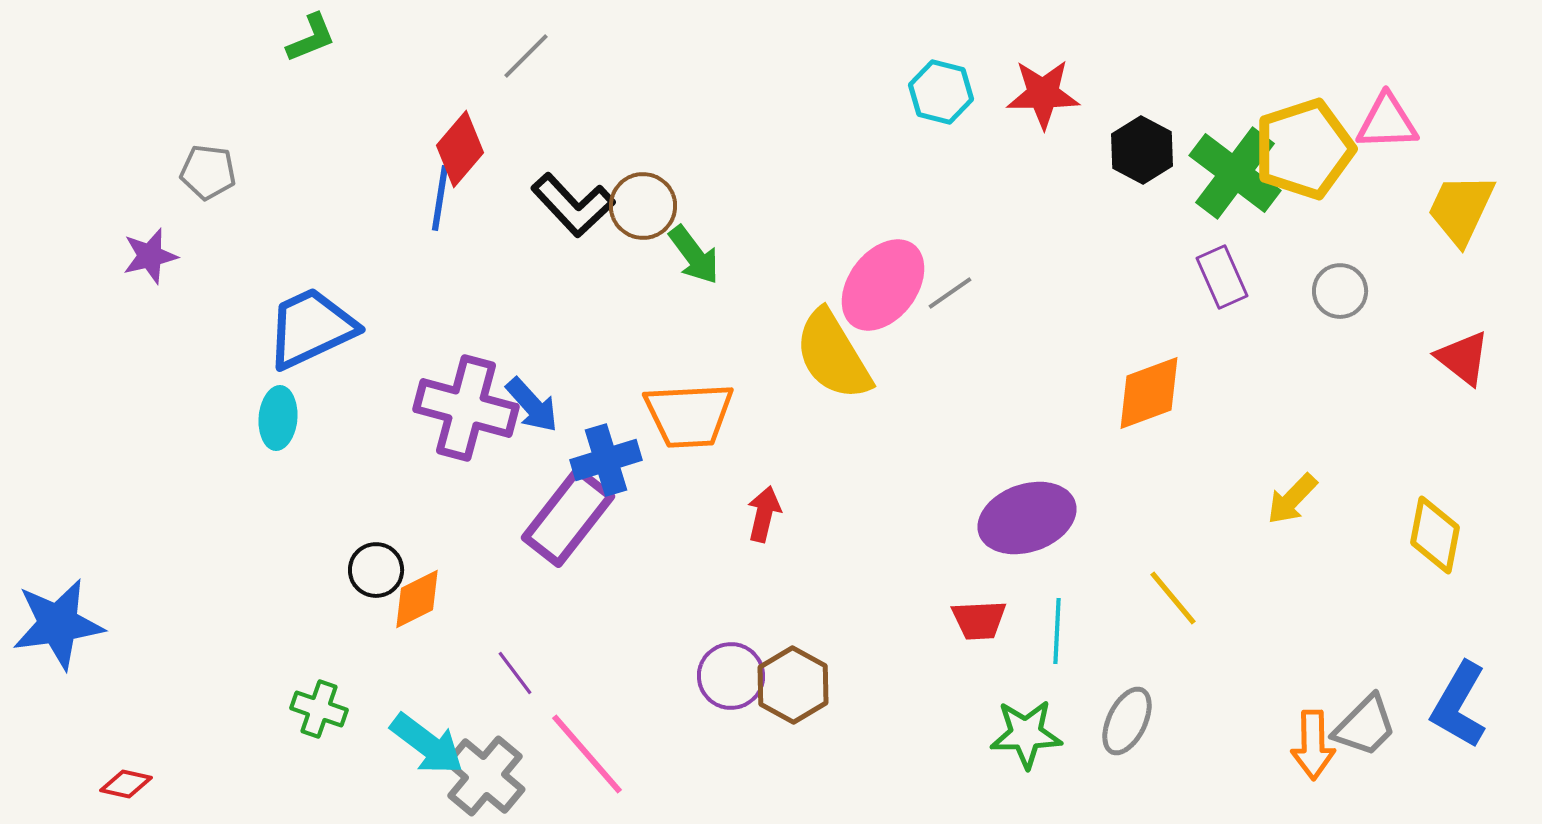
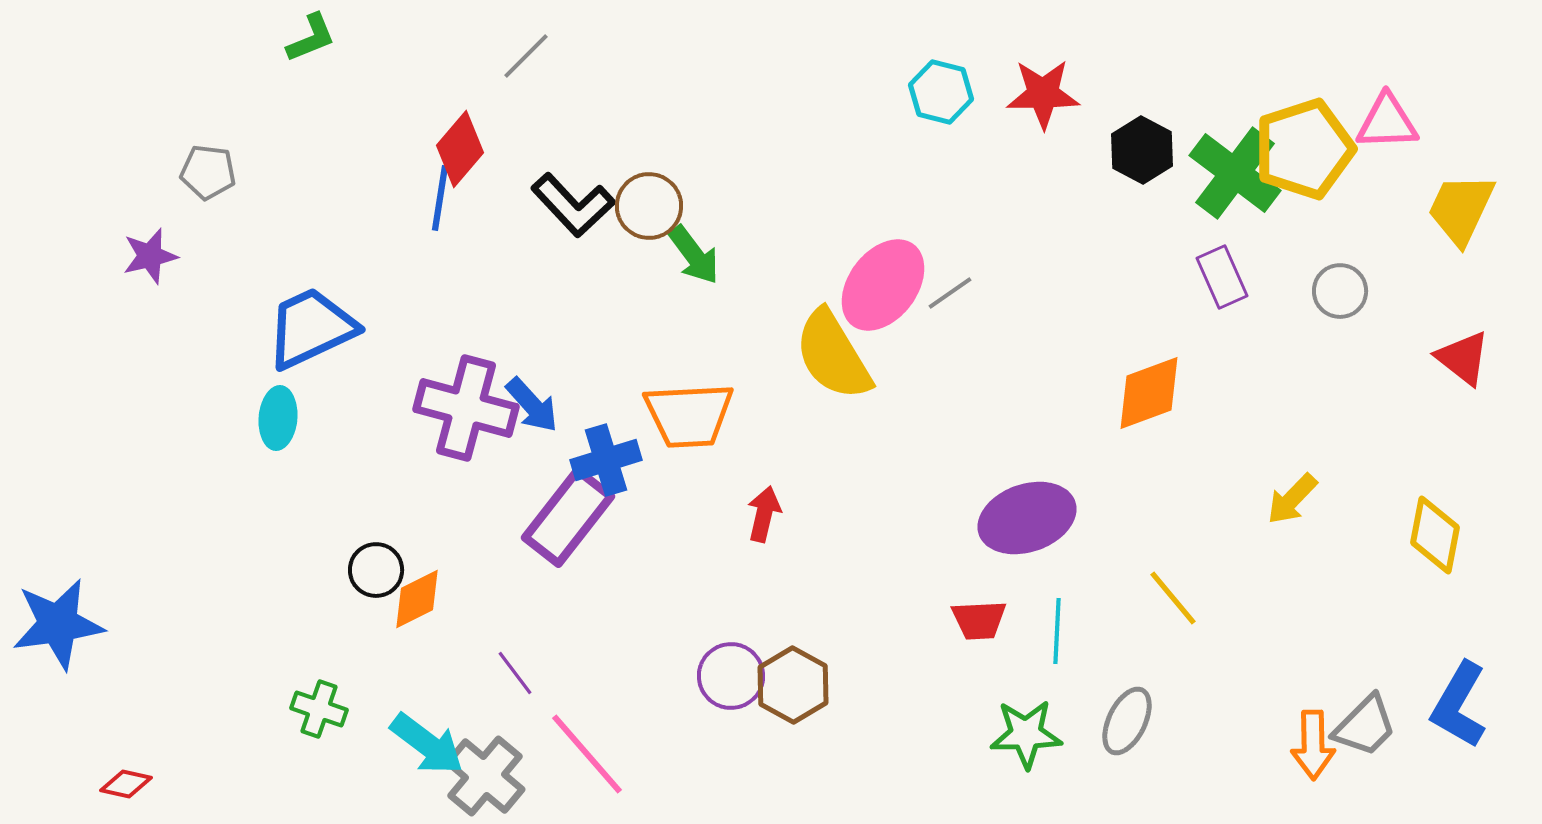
brown circle at (643, 206): moved 6 px right
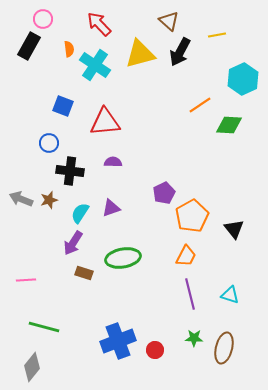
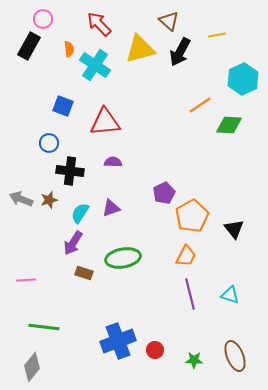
yellow triangle: moved 5 px up
green line: rotated 8 degrees counterclockwise
green star: moved 22 px down
brown ellipse: moved 11 px right, 8 px down; rotated 36 degrees counterclockwise
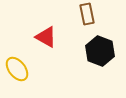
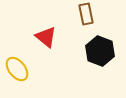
brown rectangle: moved 1 px left
red triangle: rotated 10 degrees clockwise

> [INSTRUCTIONS FOR THE TASK]:
Gather every line in the entries above that contains the string "brown". Case counts.

> [EXPECTED ANSWER]:
brown circle at (643, 206): moved 6 px right
brown ellipse: moved 11 px right, 8 px down; rotated 36 degrees counterclockwise
brown rectangle: moved 1 px left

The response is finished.